> **Saved data entries**:
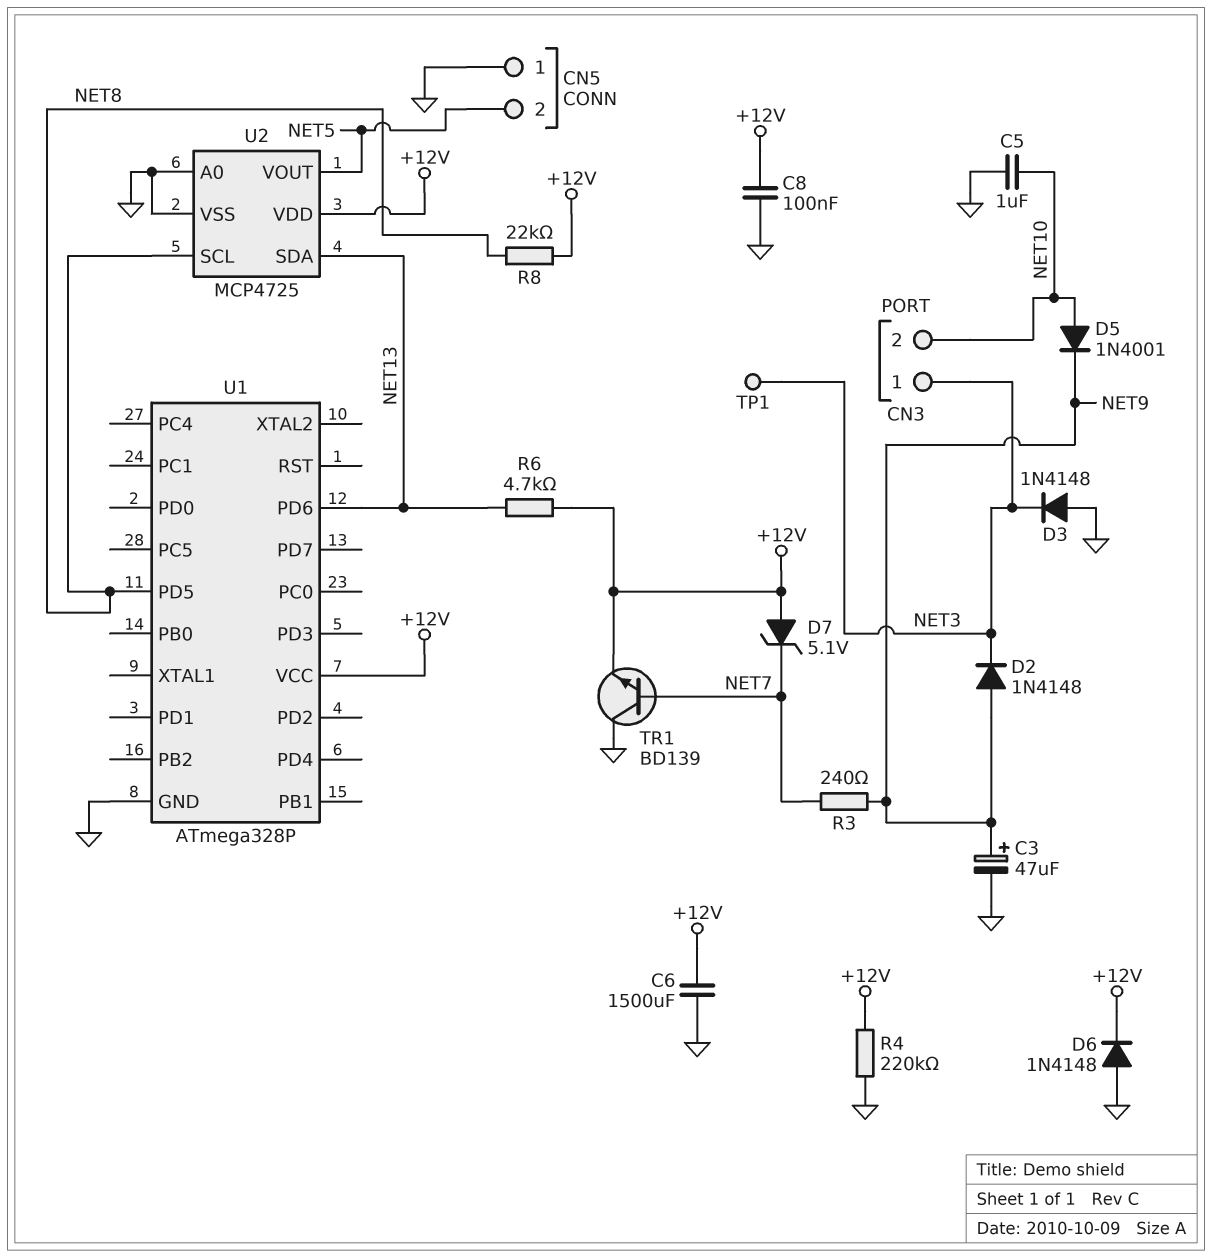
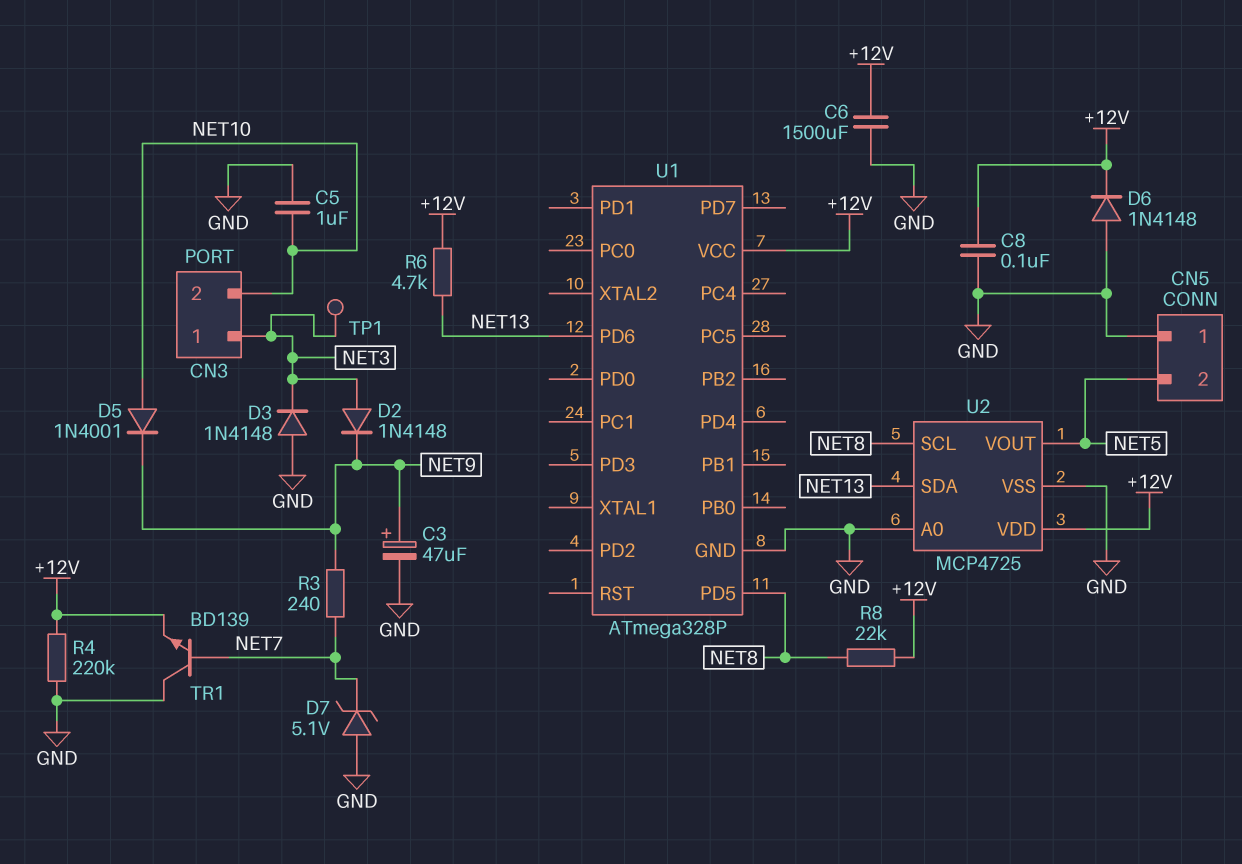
D2: diode 1N4148 (A NET9, K NET3) -> diode 1N4148 (A NET3, K NET9)
D7: zener 5.1V (A +12V, K NET7) -> zener 5.1V (A GND, K NET7)

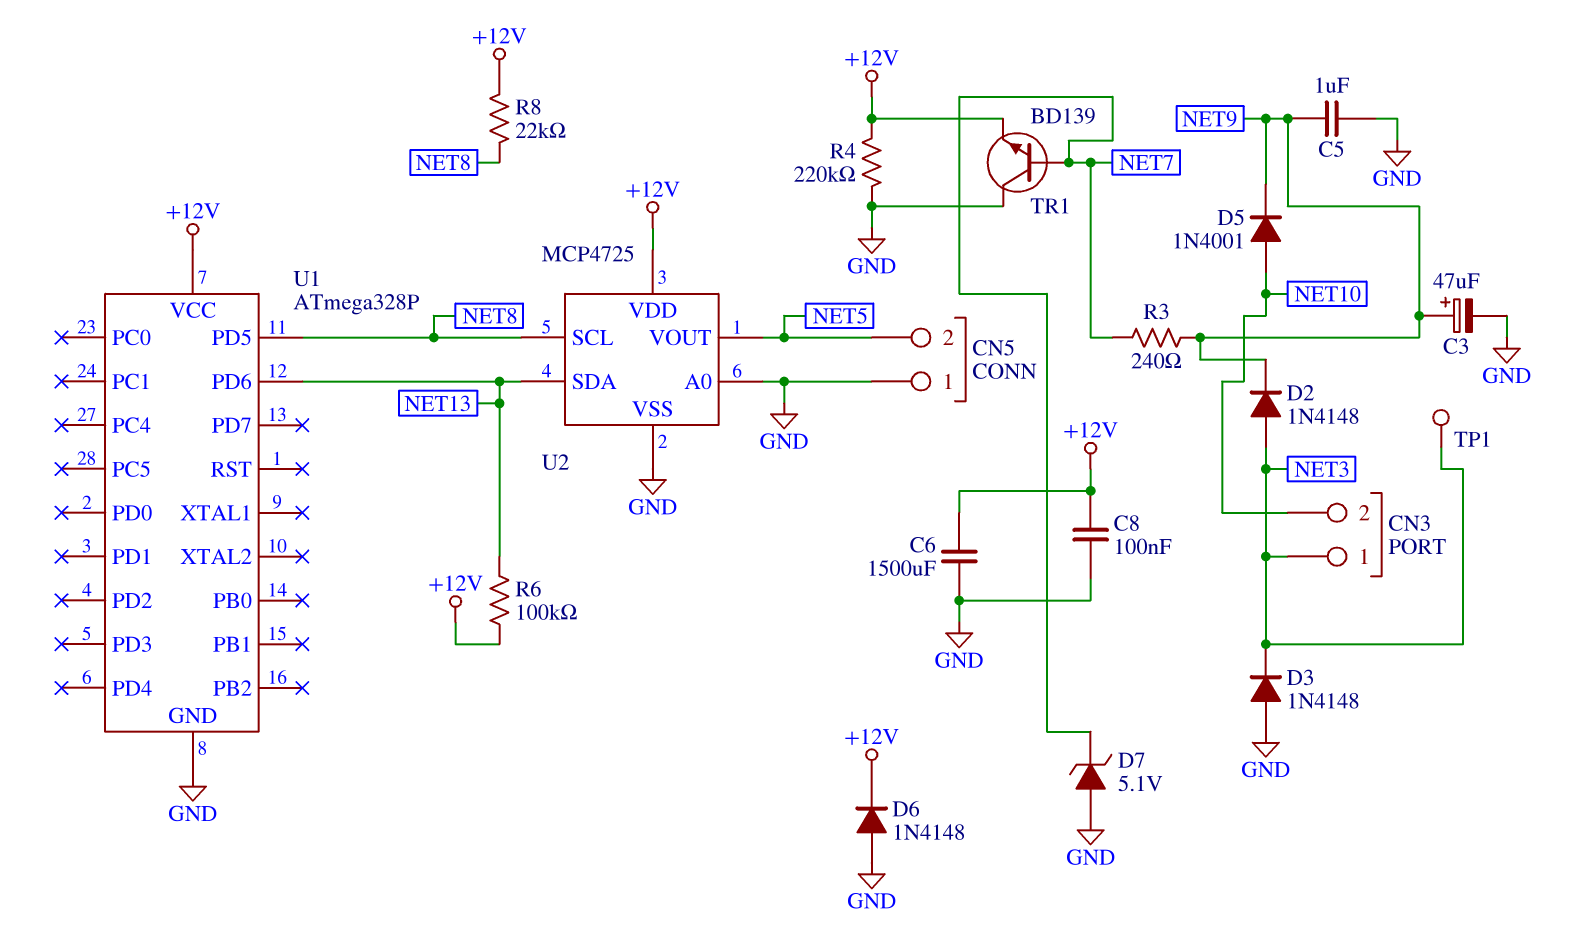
C5: 1uF (GND, NET10) -> 1uF (GND, NET9)
R6: 4.7k (+12V, NET13) -> 100k (+12V, NET13)

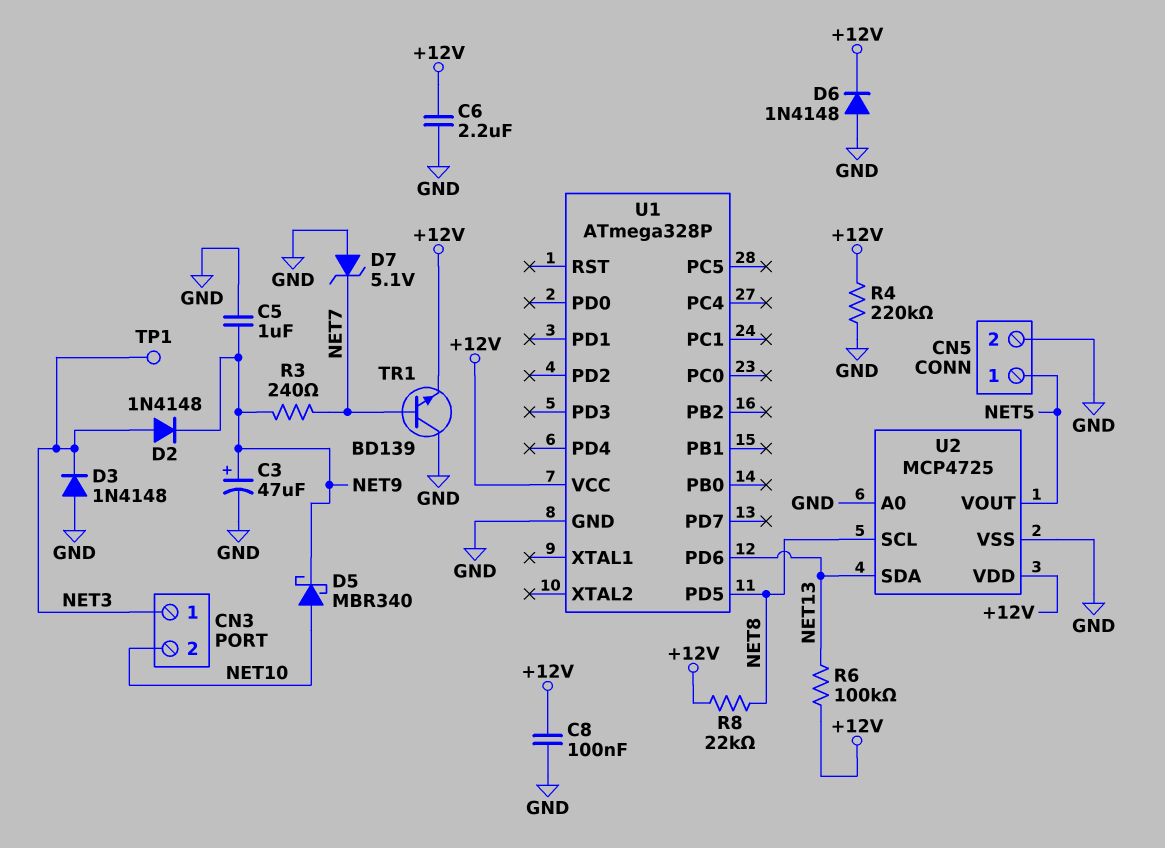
C6: 1500uF (+12V, GND) -> 2.2uF (+12V, GND)
CN5 pin 1: GND -> NET5
CN5 pin 2: NET5 -> GND
D5: diode 1N4001 (A NET10, K NET9) -> schottky MBR340 (A NET10, K NET9)

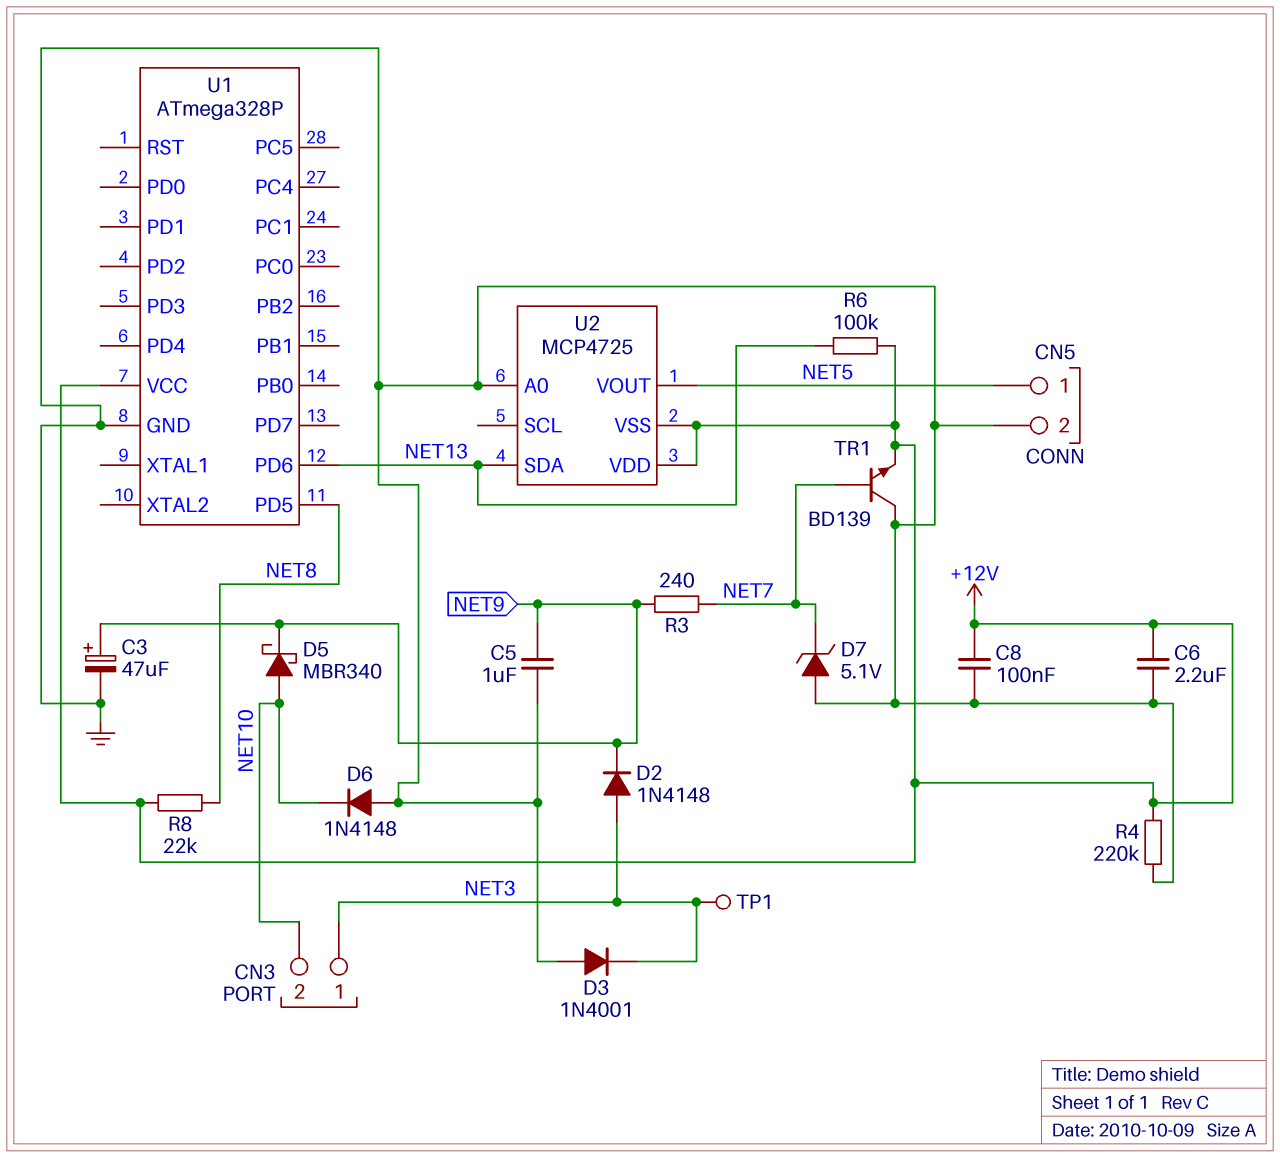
D3: diode 1N4148 (A GND, K NET3) -> diode 1N4001 (A GND, K NET3)
D6: diode 1N4148 (A GND, K +12V) -> diode 1N4148 (A GND, K NET10)
U2 pin SCL: NET8 -> none
U2 pin VSS: GND -> +12V

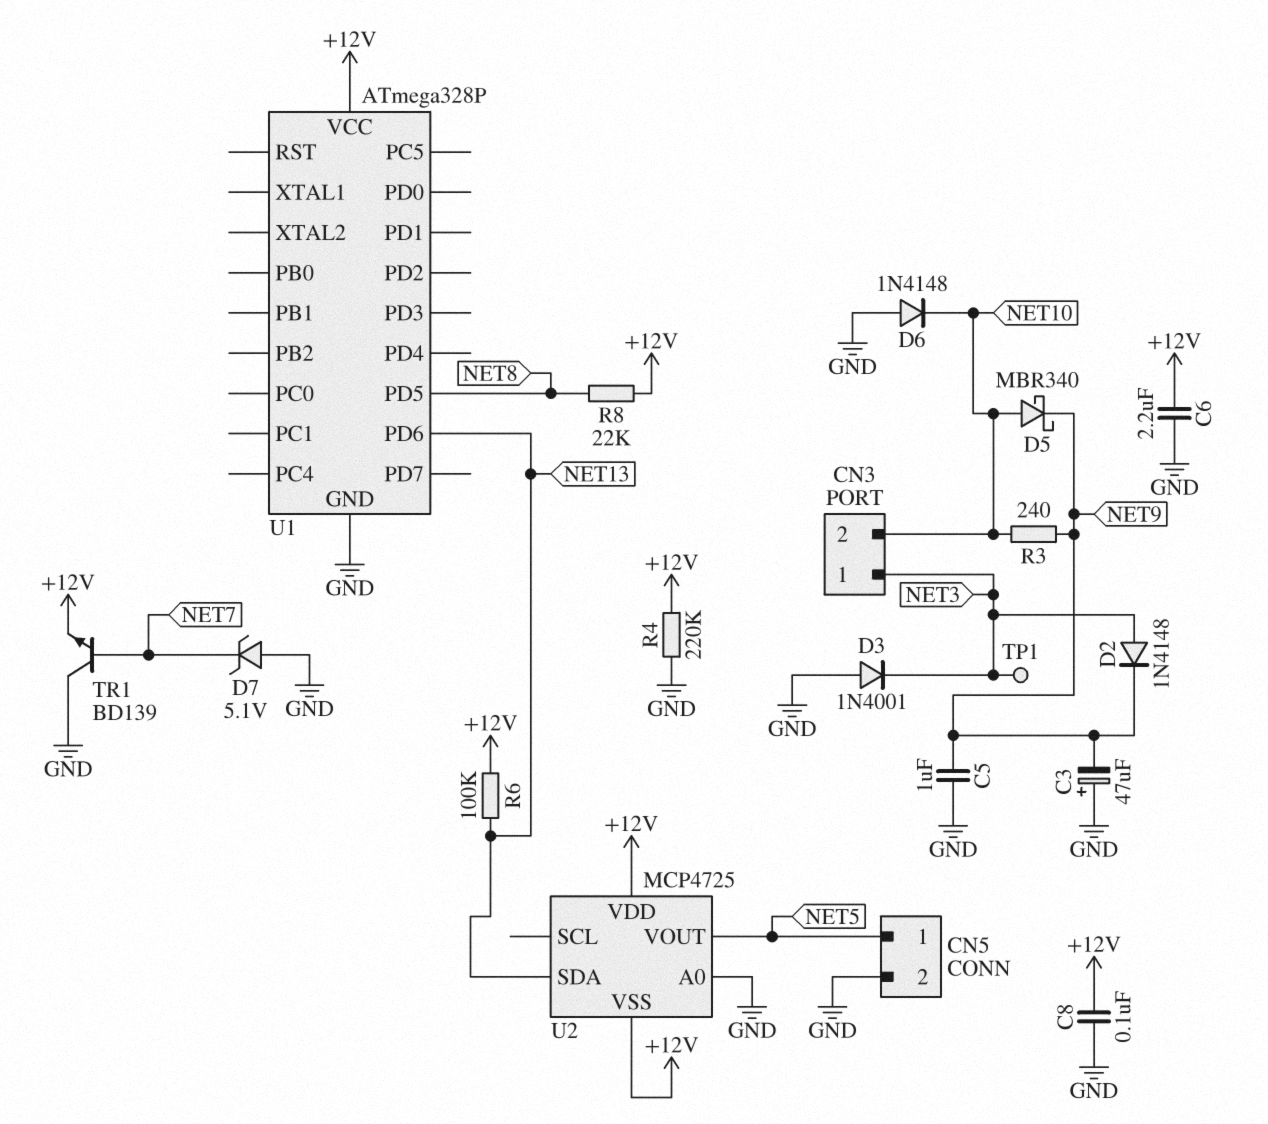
C3: 47uF (plus NET9, minus GND) -> 47uF (plus GND, minus NET9)
R3: 240 (NET7, NET9) -> 240 (NET9, NET10)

> **WORK INSTRUCTIONS**: Leaving out the pictures, print each line of the records above from the first up to and including the one that contains "CN5 pin 2: NET5 -> GND", exactly as written.

> **EXPECTED ANSWER**:
D2: diode 1N4148 (A NET9, K NET3) -> diode 1N4148 (A NET3, K NET9)
D7: zener 5.1V (A +12V, K NET7) -> zener 5.1V (A GND, K NET7)

C5: 1uF (GND, NET10) -> 1uF (GND, NET9)
R6: 4.7k (+12V, NET13) -> 100k (+12V, NET13)

C6: 1500uF (+12V, GND) -> 2.2uF (+12V, GND)
CN5 pin 1: GND -> NET5
CN5 pin 2: NET5 -> GND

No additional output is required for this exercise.